Copy each line of the records that holds the string "yellow".

Collection entries:

☆ ☆ ☆ ☆

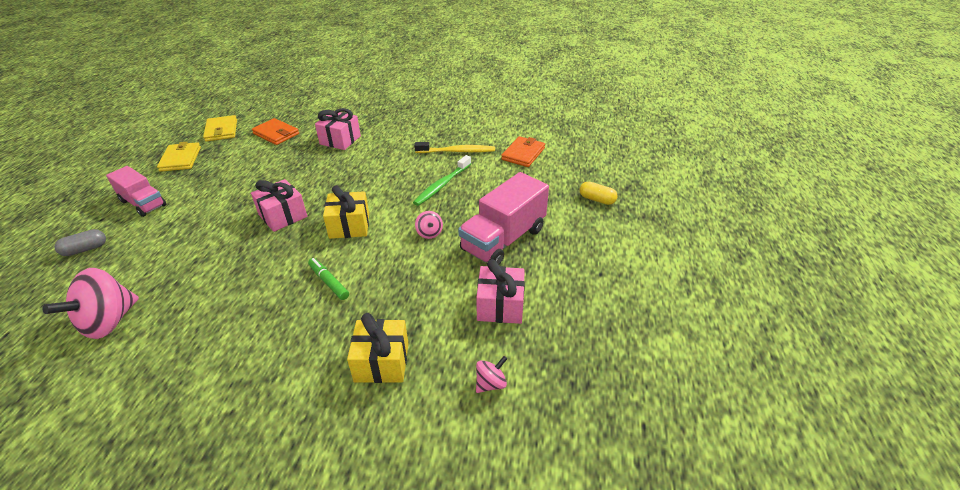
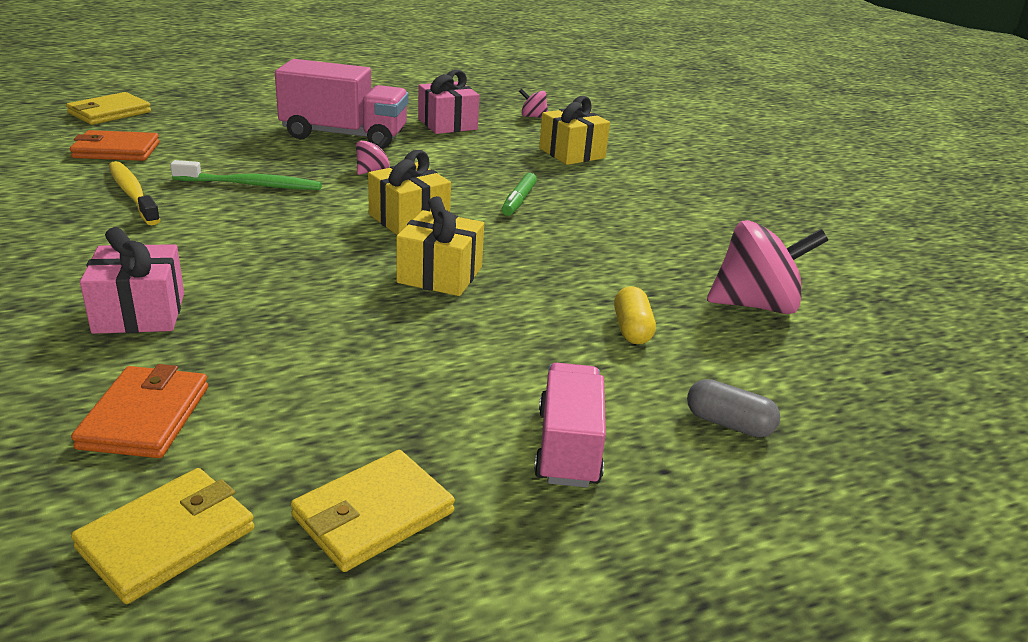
camera: 125 degrees left, 10 degrees down
pink gift [251,179,307,232] -> yellow gift [396,196,484,296]
yellow capsule [580,181,618,205] -> yellow capsule moved to [614,286,656,344]
none -> yellow wallet [66,92,151,125]

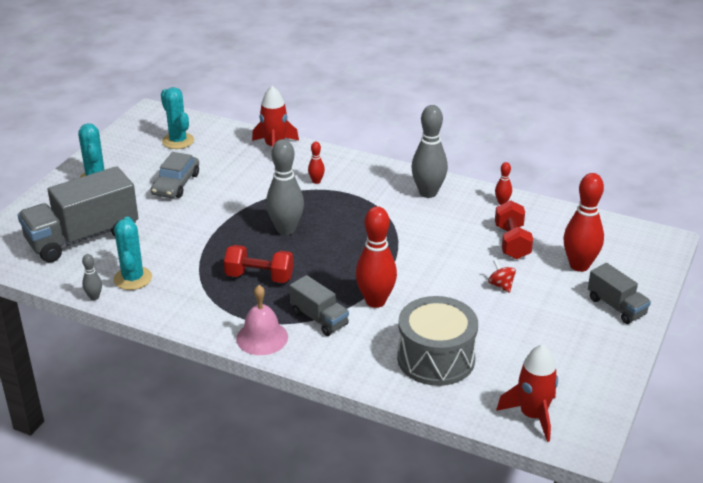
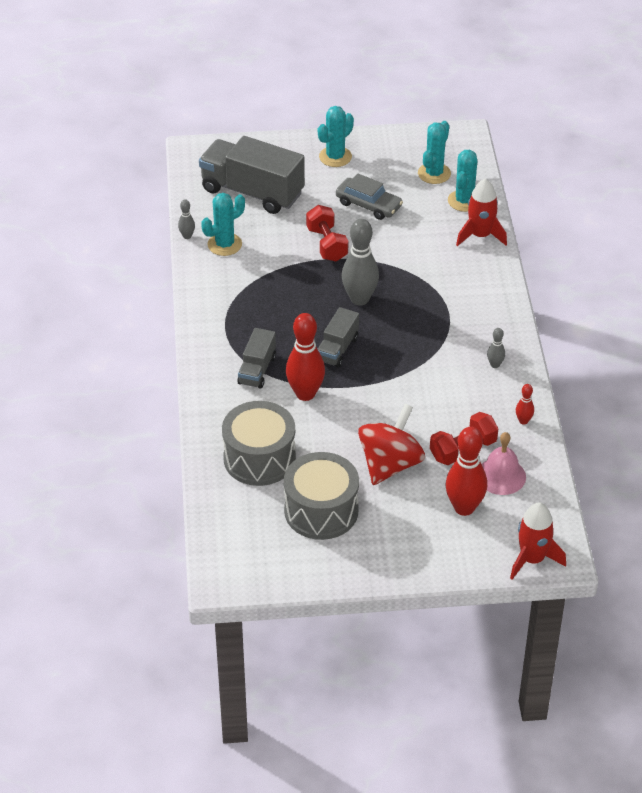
camera: 60 degrees right, 10 degrees up
grey car [151,152,199,198] -> grey car turned 135 degrees counterclockwise [336,174,403,220]
red dumbbell [224,245,293,283] -> red dumbbell moved to [306,205,348,262]
pink bell [236,285,288,355] -> pink bell moved to [482,432,526,495]
red bowling pin [308,142,325,184] -> none
grey bowling pin [411,105,448,198] -> grey bowling pin [487,328,505,368], size x0.47
red spinning top [488,260,516,293] -> red spinning top [358,404,425,485], size x2.40
red rocket [496,344,558,442] -> red rocket moved to [510,502,566,579]
grey truck [588,263,651,324] -> grey truck moved to [318,307,359,367]
none -> grey drum [284,452,359,540]
none -> turquoise cactus [448,150,477,212]

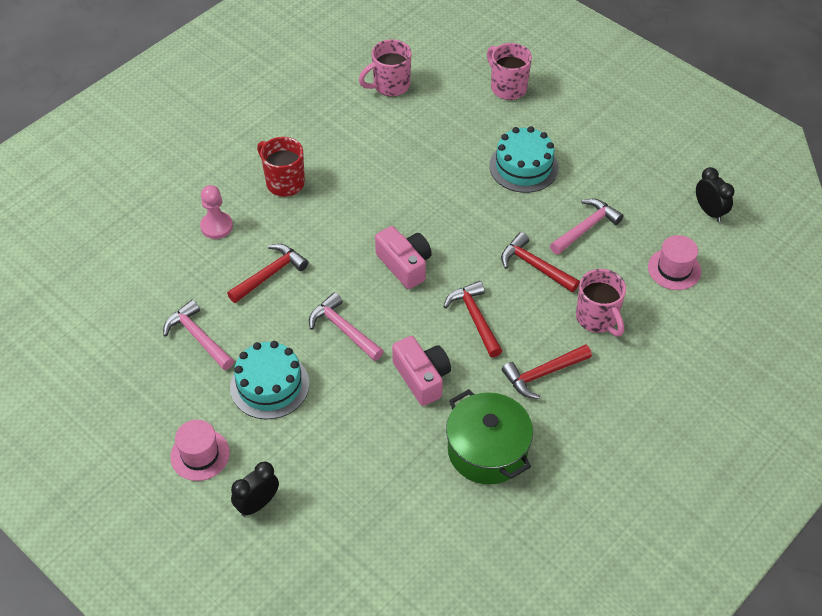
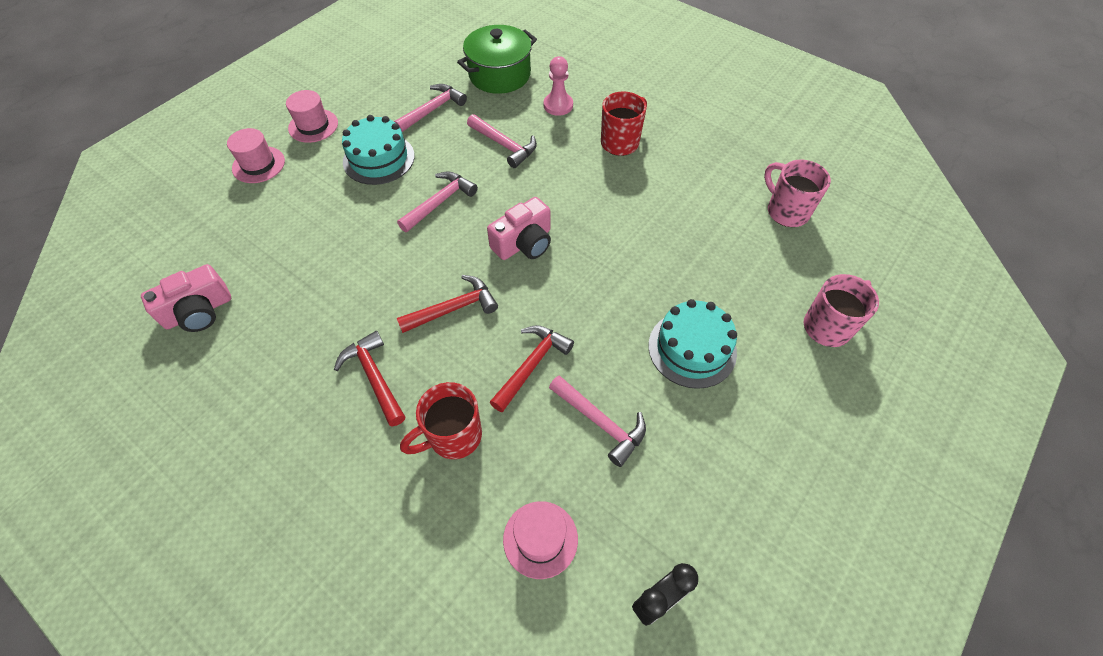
camera: 85 degrees right, 5 degrees up
red hammer [227,244,308,303] -> pink hammer [467,114,537,168]
black clock [231,462,279,517] -> pink hat [227,128,285,183]
pink camera [392,336,451,406] -> pink camera moved to [141,264,231,332]
green pot [446,389,533,485] -> green pot moved to [457,25,537,94]
pink mug [576,269,626,337] -> red mug [400,382,482,459]

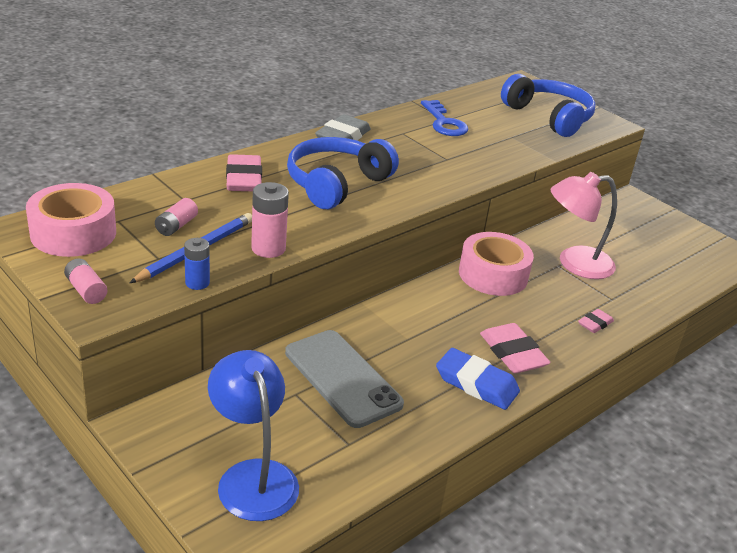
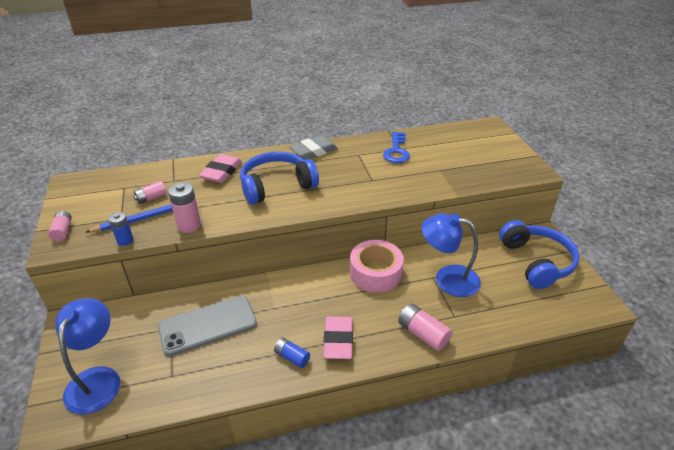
camera: 30 degrees right, 5 degrees up
pink tape [26,183,116,257] -> none
grey phone [285,330,404,428] -> grey phone turned 75 degrees clockwise [158,296,257,356]
blue eraser [436,348,520,410] -> blue battery [274,338,310,368]
blue headphones [501,74,596,137] -> blue headphones moved to [499,220,580,289]
pink lamp [551,172,617,279] -> blue lamp [421,213,481,297]
pink eraser [578,309,614,333] -> pink battery [398,303,452,351]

☆ ☆ ☆ ☆

**Answer space:**
pink gift [251,179,307,232] -> yellow gift [396,196,484,296]
yellow capsule [580,181,618,205] -> yellow capsule moved to [614,286,656,344]
none -> yellow wallet [66,92,151,125]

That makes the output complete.